Spatial object tracking data:
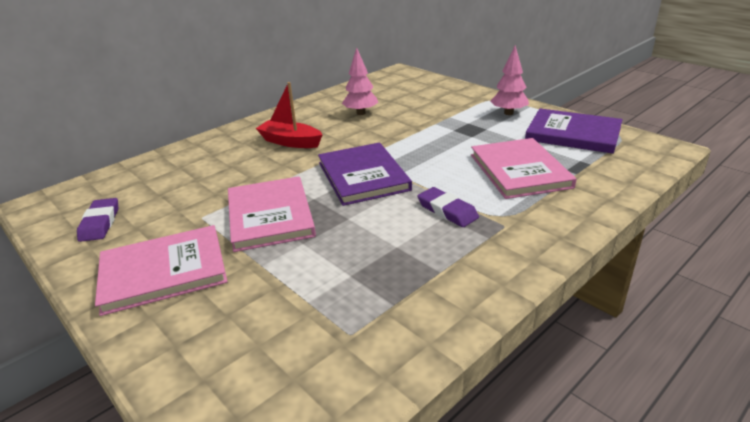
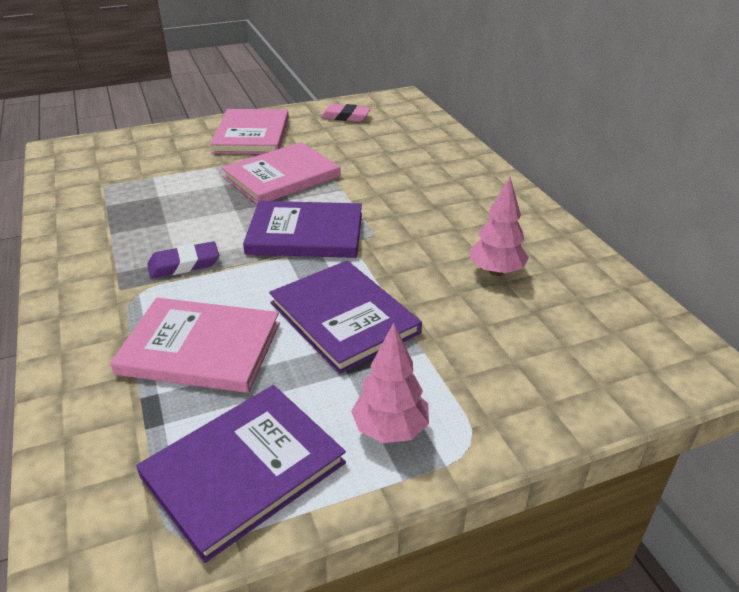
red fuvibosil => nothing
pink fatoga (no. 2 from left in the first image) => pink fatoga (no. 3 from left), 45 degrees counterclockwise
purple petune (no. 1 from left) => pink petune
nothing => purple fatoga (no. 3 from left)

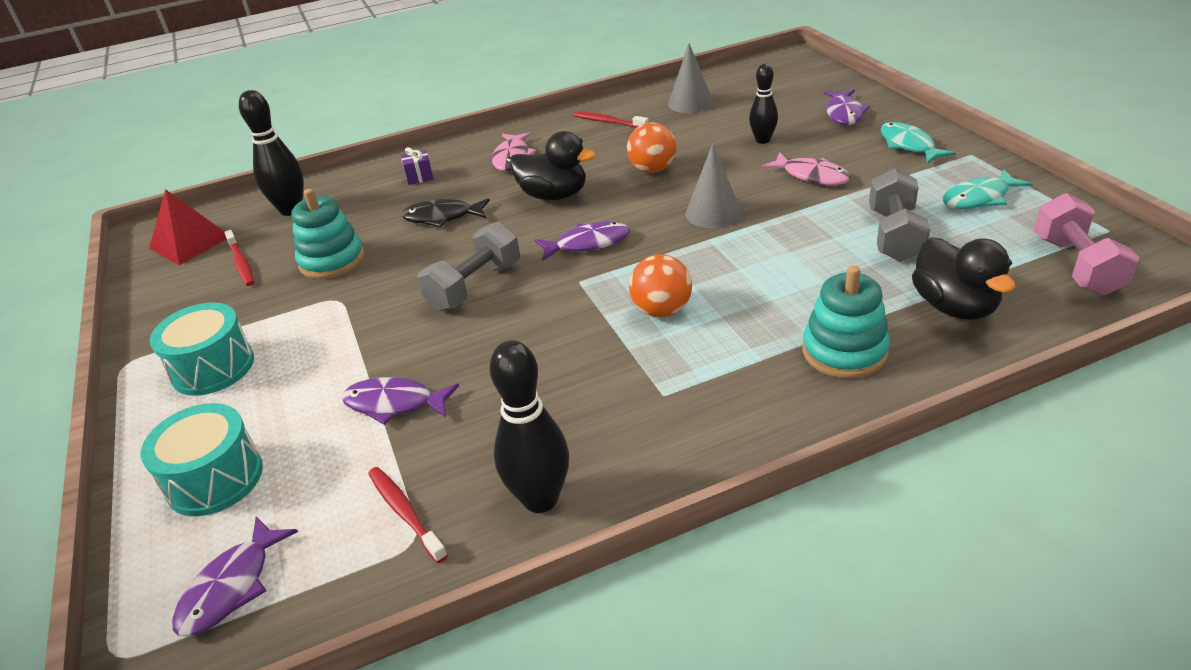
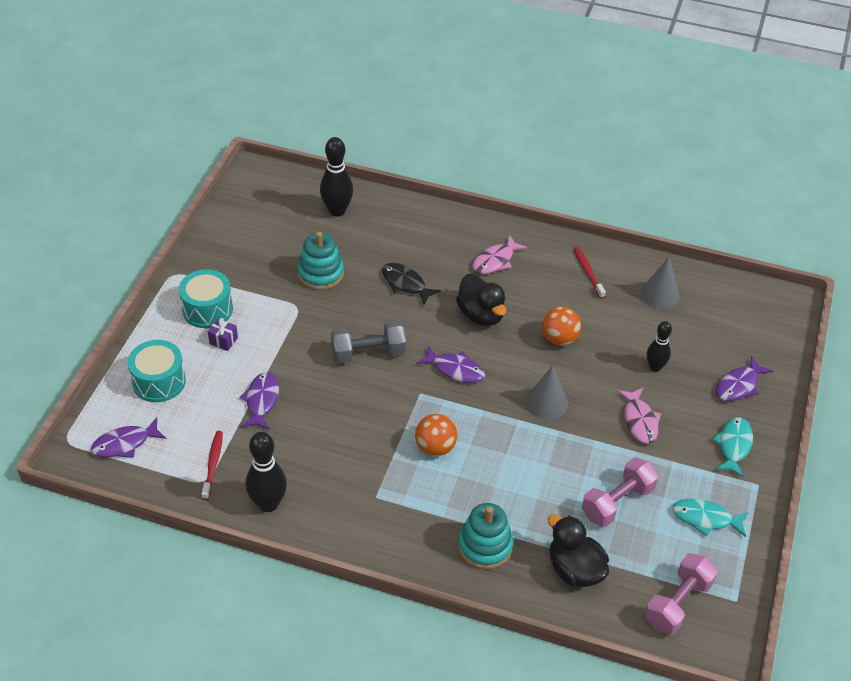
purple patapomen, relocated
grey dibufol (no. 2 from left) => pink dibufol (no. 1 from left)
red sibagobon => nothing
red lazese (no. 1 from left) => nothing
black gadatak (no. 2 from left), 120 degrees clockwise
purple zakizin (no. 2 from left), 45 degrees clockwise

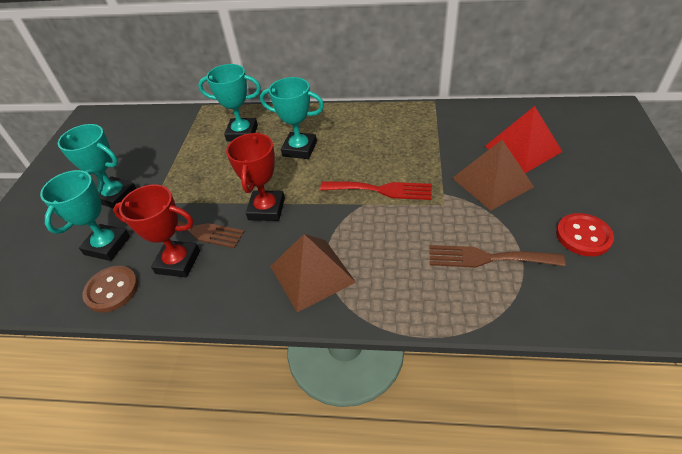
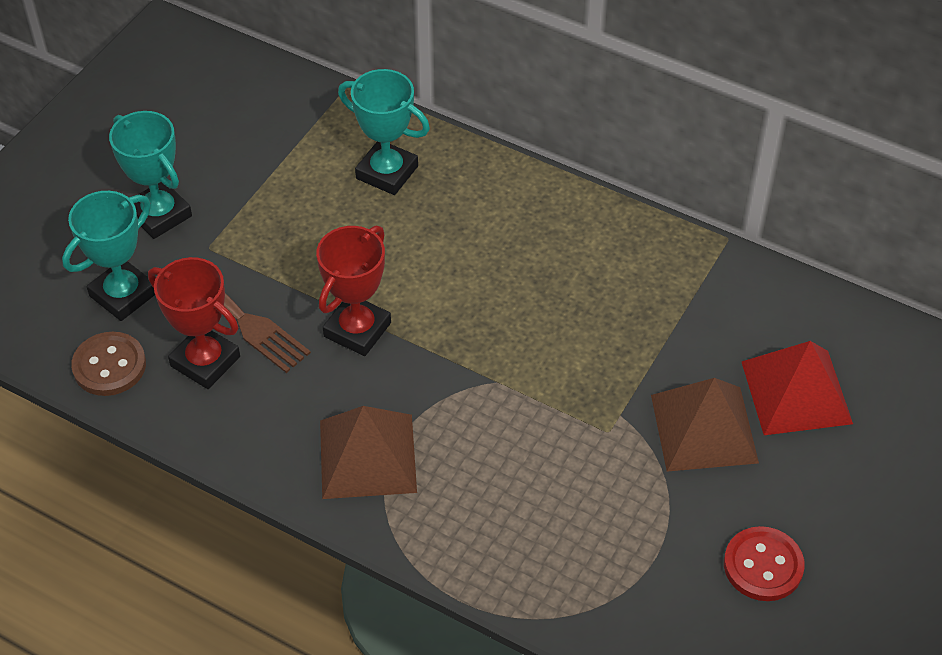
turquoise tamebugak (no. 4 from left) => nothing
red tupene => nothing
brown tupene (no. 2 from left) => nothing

---

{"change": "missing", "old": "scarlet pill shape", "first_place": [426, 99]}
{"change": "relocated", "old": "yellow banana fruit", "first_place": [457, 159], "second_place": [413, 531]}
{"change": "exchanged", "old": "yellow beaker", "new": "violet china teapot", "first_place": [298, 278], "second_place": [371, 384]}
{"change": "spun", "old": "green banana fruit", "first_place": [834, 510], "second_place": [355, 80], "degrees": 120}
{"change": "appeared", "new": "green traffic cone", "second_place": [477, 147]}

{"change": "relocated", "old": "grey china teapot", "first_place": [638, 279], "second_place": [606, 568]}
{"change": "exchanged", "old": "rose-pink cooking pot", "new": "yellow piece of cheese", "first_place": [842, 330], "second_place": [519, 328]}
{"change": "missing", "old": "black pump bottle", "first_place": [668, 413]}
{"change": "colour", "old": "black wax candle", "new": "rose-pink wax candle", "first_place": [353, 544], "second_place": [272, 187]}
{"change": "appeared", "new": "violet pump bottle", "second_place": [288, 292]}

- _Task prompt_: Please return every line in the data that includes the string "fruit".

- _Exercise response_:
{"change": "relocated", "old": "yellow banana fruit", "first_place": [457, 159], "second_place": [413, 531]}
{"change": "spun", "old": "green banana fruit", "first_place": [834, 510], "second_place": [355, 80], "degrees": 120}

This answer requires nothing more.